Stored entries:
####

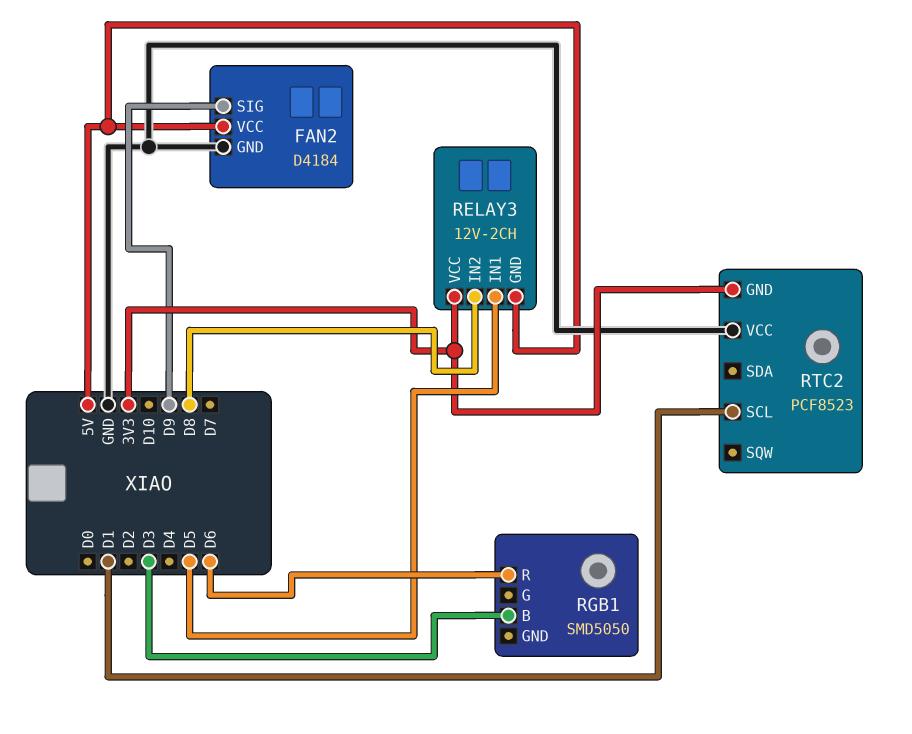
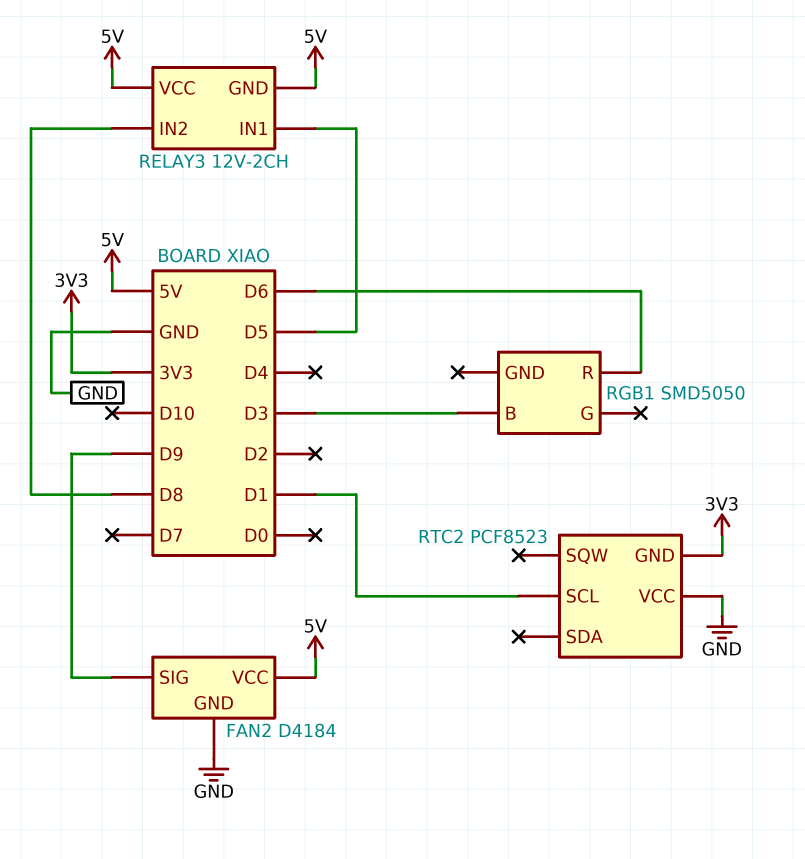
RELAY3 pin VCC: 3V3 -> 5V

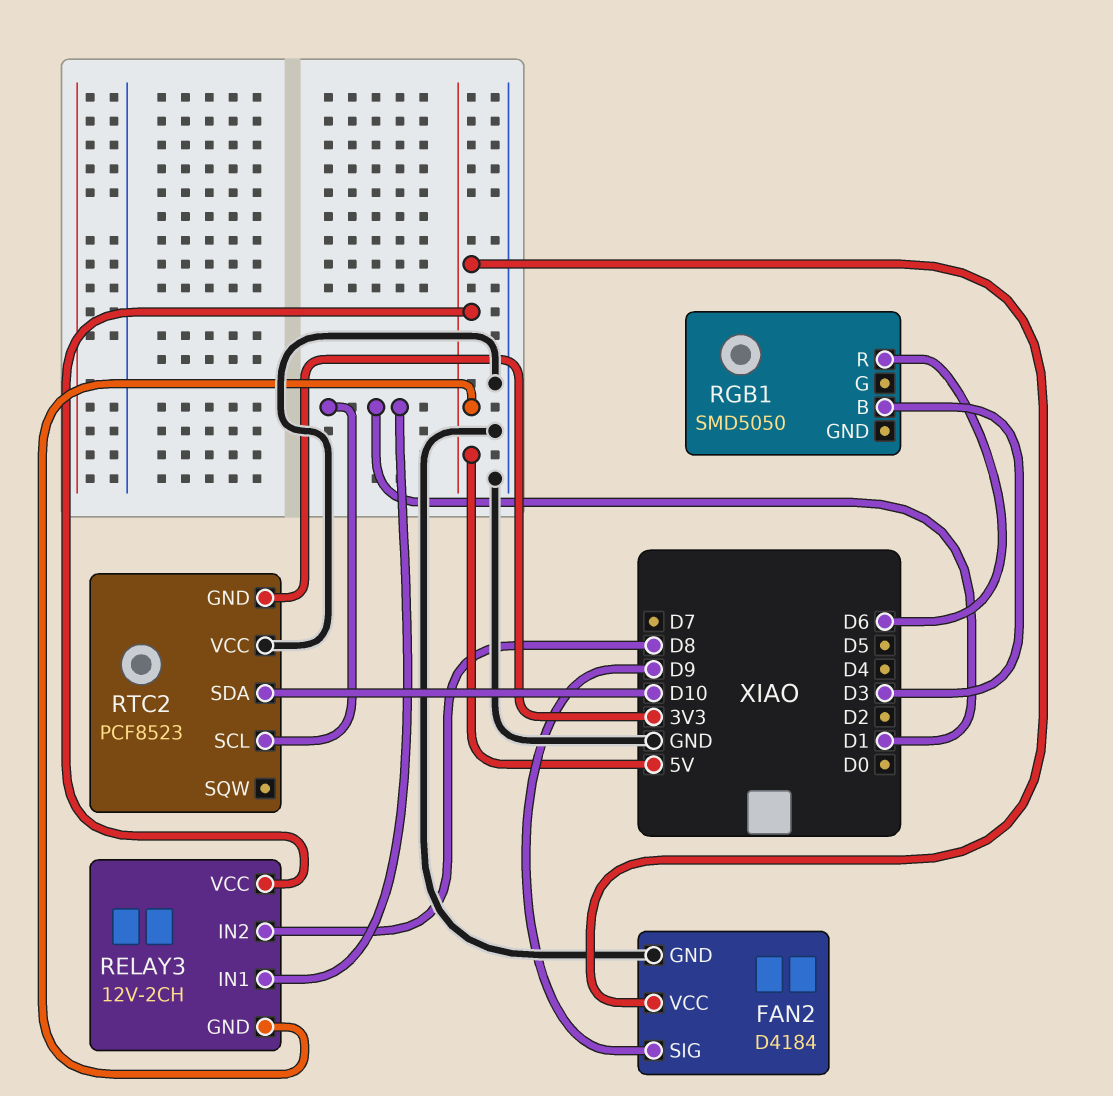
RELAY3 pin IN1: D5 -> D1
RTC2 pin SDA: none -> D10

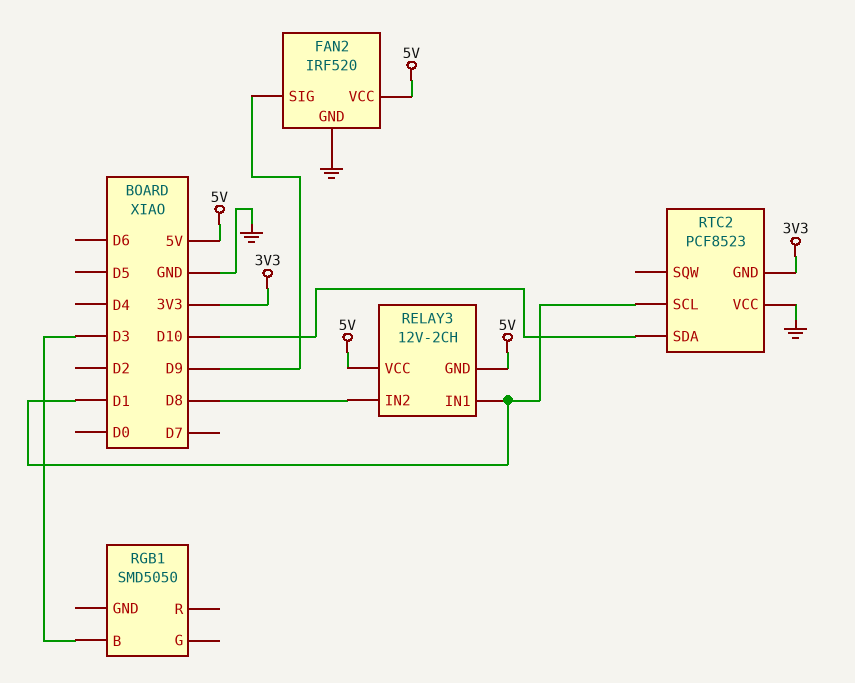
FAN2: D4184 -> IRF520
RGB1 pin R: D6 -> none

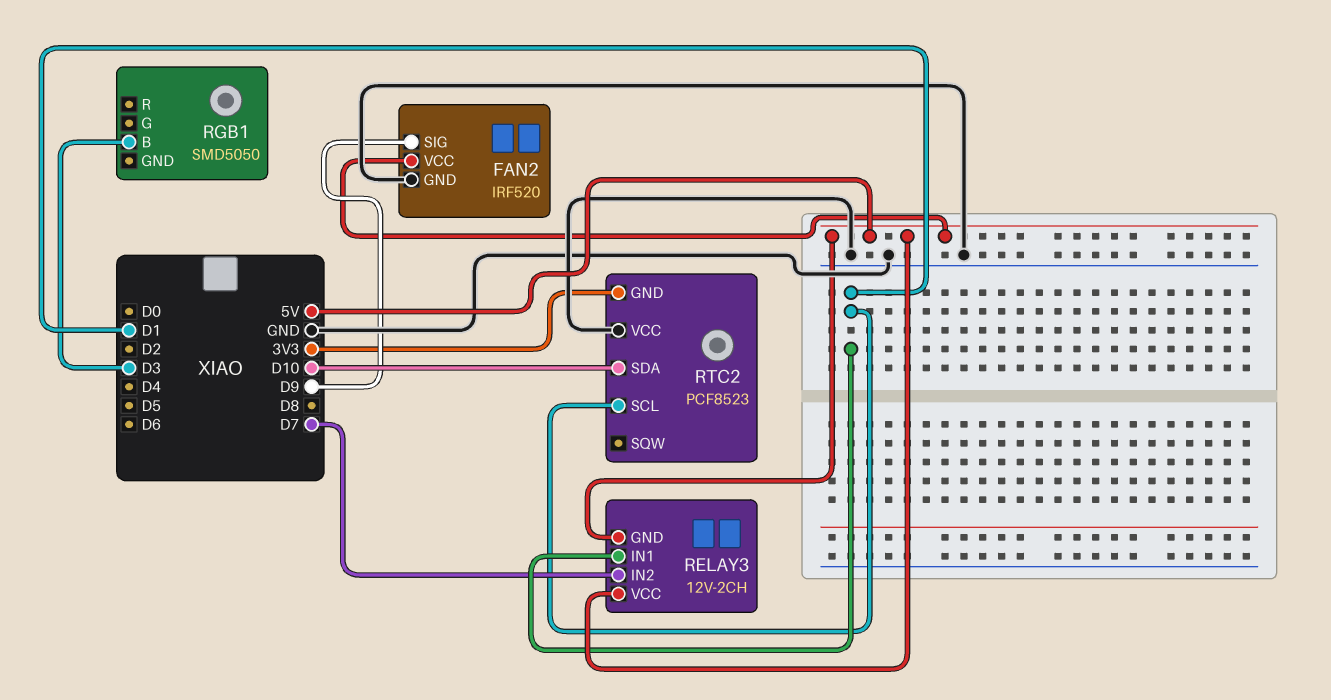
RELAY3 pin IN2: D8 -> D7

####

YOUR INSTRUCTIONS: Only an exact copy of the records, free of images, belongs in the answer.

SOLUTION TO THE EXERCISE:
RELAY3 pin VCC: 3V3 -> 5V

RELAY3 pin IN1: D5 -> D1
RTC2 pin SDA: none -> D10

FAN2: D4184 -> IRF520
RGB1 pin R: D6 -> none

RELAY3 pin IN2: D8 -> D7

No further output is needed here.